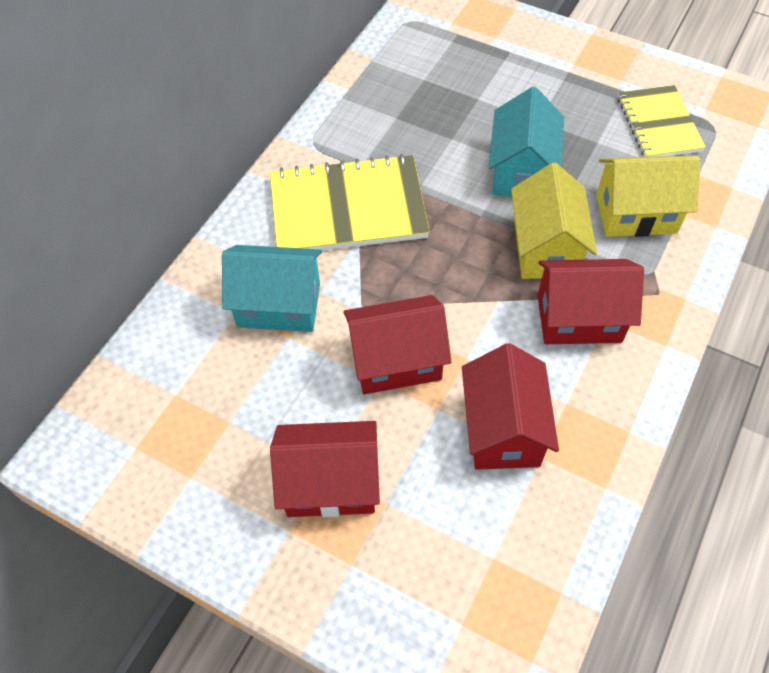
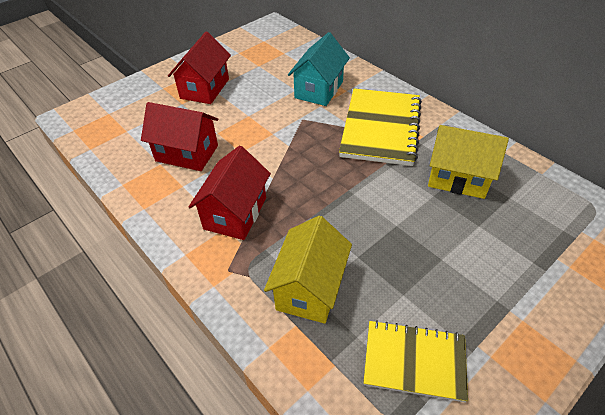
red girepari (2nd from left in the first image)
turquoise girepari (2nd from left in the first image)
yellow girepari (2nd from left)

EXERCISE: Give back the material above exactly as it appears, minus any picture.

RESPONSE AREA:
red girepari (2nd from left in the first image)
turquoise girepari (2nd from left in the first image)
yellow girepari (2nd from left)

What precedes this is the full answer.